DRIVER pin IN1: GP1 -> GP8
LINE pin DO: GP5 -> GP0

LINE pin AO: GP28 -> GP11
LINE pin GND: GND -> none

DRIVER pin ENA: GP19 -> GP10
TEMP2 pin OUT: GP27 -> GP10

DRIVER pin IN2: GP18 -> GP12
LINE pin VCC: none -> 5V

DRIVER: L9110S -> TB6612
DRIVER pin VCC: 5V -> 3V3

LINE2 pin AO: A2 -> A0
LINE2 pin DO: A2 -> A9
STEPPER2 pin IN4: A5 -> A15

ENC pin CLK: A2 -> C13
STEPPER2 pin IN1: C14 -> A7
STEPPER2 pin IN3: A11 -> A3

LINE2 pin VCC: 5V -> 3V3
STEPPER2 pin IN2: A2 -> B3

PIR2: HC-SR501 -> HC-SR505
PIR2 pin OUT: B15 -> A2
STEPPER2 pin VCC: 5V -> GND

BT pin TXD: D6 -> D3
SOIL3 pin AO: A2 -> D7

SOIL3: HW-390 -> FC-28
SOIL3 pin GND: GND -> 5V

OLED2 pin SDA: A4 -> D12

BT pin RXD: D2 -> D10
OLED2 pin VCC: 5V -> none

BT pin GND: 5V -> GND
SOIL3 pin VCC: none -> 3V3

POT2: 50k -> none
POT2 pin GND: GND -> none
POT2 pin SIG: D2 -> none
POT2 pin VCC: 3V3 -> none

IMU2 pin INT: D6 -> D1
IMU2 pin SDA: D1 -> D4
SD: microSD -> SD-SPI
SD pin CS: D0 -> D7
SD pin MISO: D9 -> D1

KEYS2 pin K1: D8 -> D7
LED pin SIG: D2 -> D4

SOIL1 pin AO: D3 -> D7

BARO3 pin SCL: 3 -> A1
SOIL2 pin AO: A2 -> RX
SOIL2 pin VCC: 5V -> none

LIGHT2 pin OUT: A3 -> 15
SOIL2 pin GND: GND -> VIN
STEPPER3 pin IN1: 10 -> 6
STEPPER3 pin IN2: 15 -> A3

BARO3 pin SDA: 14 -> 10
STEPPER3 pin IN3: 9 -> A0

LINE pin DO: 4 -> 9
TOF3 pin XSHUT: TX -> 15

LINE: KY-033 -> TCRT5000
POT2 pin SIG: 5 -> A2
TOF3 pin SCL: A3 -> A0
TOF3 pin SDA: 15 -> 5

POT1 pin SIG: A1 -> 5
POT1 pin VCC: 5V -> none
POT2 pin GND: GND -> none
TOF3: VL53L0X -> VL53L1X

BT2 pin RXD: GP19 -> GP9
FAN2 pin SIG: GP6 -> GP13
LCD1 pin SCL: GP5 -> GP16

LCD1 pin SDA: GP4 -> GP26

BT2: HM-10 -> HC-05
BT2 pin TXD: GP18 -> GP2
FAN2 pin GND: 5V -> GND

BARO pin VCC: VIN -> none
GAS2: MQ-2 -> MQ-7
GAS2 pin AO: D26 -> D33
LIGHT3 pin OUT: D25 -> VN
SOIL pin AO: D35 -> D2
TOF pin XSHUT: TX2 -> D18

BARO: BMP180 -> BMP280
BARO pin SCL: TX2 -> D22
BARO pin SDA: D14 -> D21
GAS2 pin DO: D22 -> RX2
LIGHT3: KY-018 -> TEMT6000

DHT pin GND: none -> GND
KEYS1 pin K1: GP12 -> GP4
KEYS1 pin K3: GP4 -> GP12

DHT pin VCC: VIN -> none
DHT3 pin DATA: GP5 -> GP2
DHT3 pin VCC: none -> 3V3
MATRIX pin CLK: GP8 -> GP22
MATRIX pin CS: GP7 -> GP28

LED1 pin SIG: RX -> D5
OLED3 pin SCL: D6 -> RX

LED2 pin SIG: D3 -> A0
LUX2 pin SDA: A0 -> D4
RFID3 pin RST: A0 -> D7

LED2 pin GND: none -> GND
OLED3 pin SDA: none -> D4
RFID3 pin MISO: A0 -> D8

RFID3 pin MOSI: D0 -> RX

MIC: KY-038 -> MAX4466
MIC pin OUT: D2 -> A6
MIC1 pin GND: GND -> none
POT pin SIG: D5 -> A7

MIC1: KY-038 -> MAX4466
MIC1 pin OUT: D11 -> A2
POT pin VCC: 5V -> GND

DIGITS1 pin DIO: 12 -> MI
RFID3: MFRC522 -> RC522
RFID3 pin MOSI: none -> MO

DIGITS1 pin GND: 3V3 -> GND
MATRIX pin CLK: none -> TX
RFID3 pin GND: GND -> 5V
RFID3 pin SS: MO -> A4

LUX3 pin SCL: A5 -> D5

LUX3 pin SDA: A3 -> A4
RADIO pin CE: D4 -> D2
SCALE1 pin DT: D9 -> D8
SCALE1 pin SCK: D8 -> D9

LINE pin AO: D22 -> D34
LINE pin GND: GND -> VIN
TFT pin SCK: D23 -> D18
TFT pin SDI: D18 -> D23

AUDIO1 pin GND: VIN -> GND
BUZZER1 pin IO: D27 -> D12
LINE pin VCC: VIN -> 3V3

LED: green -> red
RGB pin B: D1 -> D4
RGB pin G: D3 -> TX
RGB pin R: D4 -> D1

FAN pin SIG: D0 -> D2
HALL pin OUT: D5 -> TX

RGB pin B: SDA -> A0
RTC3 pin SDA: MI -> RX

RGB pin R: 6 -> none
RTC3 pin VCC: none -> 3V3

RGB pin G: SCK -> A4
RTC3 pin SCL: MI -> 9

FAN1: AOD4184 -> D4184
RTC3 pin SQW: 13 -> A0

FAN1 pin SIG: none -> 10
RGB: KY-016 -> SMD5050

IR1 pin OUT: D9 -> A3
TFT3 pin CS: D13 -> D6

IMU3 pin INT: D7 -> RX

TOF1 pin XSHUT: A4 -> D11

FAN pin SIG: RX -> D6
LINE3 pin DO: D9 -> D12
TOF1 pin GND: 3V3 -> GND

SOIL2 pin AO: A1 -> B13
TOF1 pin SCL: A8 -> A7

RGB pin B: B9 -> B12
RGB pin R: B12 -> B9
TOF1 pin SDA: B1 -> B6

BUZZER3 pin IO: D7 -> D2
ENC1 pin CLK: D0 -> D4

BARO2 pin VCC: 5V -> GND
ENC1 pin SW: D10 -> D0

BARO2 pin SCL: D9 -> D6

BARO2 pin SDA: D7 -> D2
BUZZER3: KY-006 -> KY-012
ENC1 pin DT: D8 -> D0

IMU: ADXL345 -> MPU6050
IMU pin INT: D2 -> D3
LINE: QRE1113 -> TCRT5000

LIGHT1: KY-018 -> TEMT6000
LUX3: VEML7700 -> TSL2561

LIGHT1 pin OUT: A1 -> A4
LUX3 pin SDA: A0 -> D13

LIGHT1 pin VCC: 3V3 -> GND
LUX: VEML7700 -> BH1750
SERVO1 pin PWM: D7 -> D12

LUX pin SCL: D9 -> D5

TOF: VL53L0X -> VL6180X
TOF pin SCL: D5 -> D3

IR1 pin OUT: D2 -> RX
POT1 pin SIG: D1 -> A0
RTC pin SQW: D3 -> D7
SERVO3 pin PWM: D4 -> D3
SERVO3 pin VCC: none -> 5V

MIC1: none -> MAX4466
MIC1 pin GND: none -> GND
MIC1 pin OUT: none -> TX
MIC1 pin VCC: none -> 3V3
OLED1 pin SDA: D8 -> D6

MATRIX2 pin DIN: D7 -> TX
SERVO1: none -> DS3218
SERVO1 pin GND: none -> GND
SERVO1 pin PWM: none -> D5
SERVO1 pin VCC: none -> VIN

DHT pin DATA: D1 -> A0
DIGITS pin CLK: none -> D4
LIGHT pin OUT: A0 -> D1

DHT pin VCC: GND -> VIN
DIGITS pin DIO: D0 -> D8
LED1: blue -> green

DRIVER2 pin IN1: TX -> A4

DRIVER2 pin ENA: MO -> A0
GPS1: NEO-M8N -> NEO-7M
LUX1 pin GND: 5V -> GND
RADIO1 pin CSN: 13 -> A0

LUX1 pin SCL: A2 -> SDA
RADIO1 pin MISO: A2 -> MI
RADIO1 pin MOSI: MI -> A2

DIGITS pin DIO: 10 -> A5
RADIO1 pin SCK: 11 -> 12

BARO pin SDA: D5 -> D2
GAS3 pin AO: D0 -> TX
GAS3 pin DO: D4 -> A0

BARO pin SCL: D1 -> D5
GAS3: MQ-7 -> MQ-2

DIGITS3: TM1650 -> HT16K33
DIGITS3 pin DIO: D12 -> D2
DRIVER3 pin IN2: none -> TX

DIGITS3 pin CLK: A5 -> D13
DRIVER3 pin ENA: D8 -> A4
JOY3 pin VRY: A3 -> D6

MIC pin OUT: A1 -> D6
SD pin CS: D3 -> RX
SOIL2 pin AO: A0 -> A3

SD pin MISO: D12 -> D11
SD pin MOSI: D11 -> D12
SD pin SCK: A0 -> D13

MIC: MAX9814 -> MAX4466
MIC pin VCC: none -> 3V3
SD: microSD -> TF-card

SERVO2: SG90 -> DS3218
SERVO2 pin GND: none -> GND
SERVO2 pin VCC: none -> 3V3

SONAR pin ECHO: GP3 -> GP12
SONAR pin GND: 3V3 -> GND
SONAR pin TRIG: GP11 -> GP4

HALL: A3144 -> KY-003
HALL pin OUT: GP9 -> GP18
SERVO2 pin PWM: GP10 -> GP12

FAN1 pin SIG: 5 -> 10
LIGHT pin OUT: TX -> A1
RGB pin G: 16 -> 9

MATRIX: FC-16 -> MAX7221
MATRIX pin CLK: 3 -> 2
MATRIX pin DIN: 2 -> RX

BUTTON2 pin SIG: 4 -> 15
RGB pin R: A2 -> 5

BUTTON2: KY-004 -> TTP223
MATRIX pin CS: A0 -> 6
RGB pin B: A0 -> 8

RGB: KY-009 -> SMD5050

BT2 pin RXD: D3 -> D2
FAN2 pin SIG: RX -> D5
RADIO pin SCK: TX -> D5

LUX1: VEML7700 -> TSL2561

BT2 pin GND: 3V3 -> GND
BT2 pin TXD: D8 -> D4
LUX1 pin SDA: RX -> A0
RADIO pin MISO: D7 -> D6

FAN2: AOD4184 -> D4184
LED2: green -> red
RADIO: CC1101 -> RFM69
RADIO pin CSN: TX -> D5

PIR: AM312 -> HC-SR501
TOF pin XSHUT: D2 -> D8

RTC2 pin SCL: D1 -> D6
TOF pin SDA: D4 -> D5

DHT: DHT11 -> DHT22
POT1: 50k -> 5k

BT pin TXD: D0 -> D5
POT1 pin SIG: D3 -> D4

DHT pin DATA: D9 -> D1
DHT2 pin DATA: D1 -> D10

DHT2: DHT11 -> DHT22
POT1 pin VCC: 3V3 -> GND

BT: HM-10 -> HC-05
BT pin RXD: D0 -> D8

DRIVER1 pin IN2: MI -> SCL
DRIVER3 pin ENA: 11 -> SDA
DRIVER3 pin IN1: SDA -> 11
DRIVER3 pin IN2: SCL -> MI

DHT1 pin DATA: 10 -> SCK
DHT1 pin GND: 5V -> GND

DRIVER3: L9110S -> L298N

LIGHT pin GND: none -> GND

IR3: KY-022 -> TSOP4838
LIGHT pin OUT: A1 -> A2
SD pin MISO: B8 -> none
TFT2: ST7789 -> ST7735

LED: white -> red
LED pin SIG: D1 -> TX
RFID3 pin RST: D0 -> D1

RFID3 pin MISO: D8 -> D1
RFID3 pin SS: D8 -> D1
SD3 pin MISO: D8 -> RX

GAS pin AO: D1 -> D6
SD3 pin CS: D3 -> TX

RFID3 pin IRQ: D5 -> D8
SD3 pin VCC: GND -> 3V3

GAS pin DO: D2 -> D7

· · · · ·

[Work item]
Every line of the records above that contains the word "DATA" should be counted, and only the total given.

[Reply]
5